» **Description of the task**
Print each entry precisely; exclude the pictures.

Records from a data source
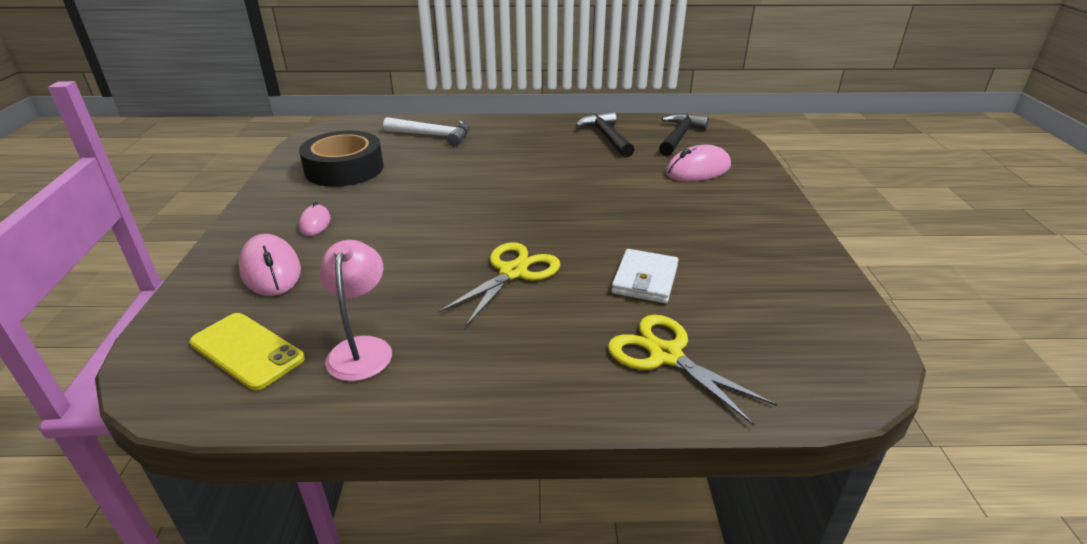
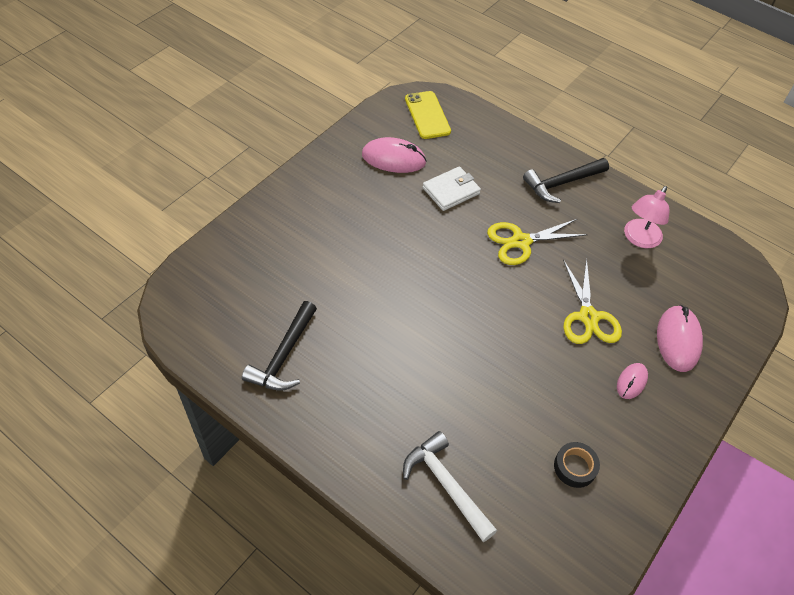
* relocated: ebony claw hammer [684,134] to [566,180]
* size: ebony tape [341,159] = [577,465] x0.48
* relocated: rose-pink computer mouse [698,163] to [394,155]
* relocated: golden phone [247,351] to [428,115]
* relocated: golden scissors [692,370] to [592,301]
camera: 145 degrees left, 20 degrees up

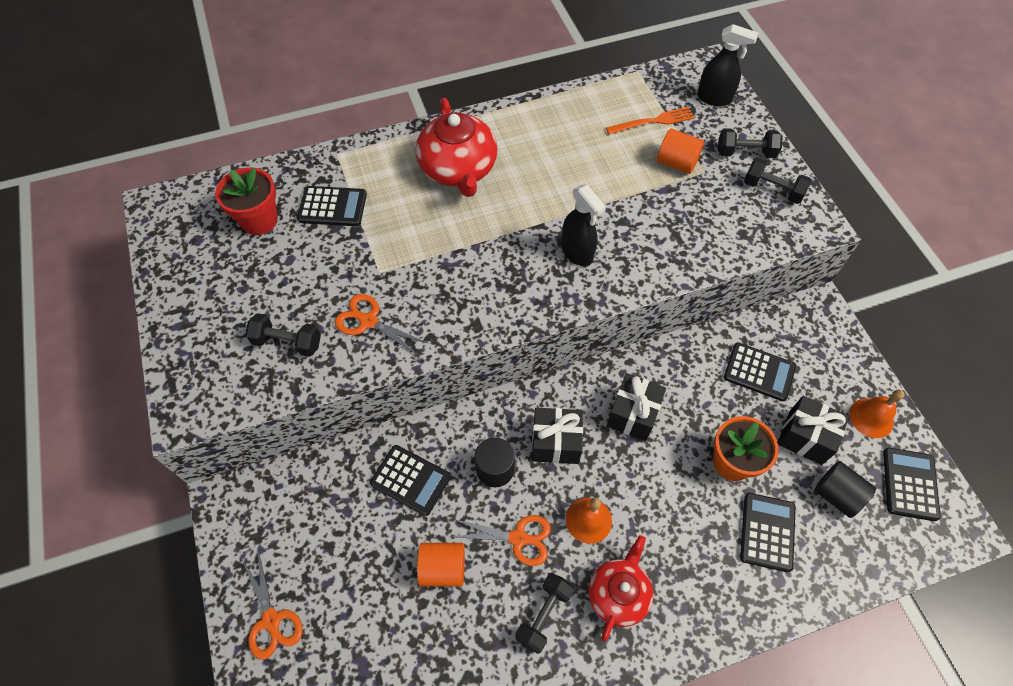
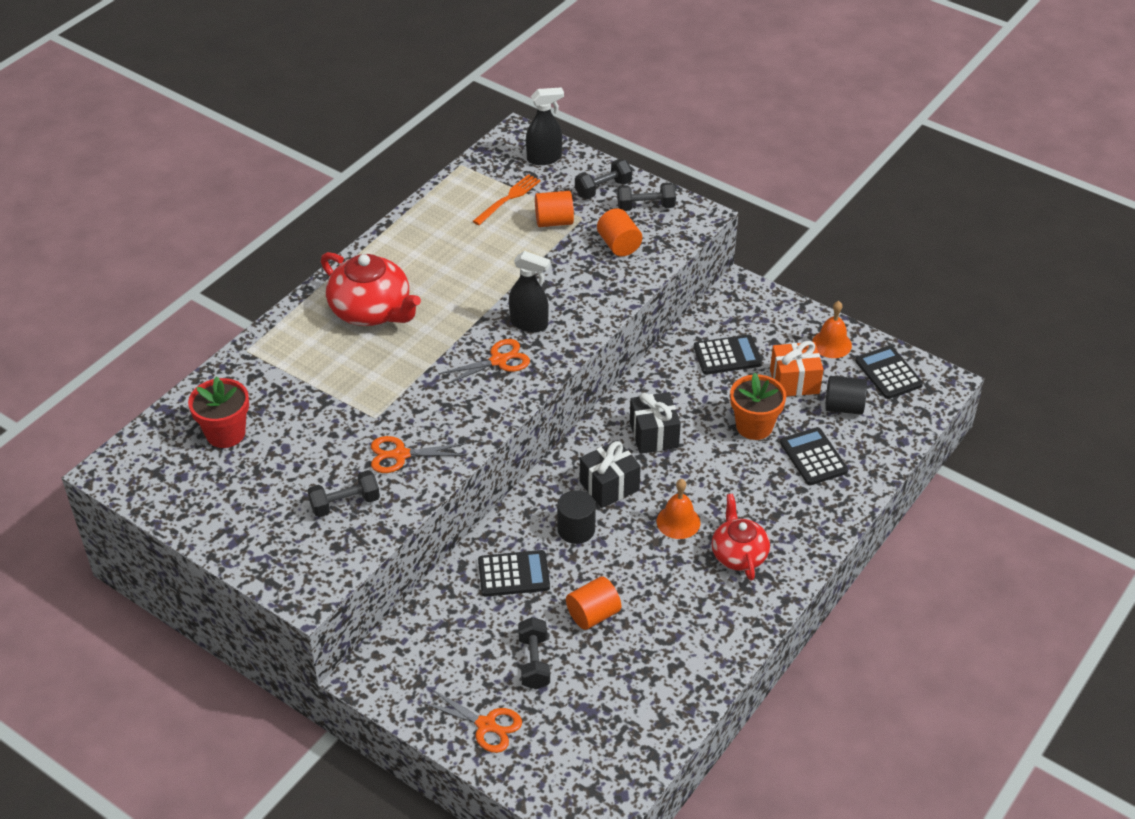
* missing: ebony pocket calculator [332,206]
* colour: ebony present [813,430] to orange-coloured present [796,369]
* relocated: orange-coloured scissors [500,540] to [484,362]
* relocated: ebony hand weight [544,613] to [534,653]
* appeared: orange-coloured solid cylinder [619,232]
camera: 35 degrees left, 15 degrees down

» **Expected answer**
* relocated: ebony claw hammer [684,134] to [566,180]
* size: ebony tape [341,159] = [577,465] x0.48
* relocated: rose-pink computer mouse [698,163] to [394,155]
* relocated: golden phone [247,351] to [428,115]
* relocated: golden scissors [692,370] to [592,301]
camera: 145 degrees left, 20 degrees up

* missing: ebony pocket calculator [332,206]
* colour: ebony present [813,430] to orange-coloured present [796,369]
* relocated: orange-coloured scissors [500,540] to [484,362]
* relocated: ebony hand weight [544,613] to [534,653]
* appeared: orange-coloured solid cylinder [619,232]
camera: 35 degrees left, 15 degrees down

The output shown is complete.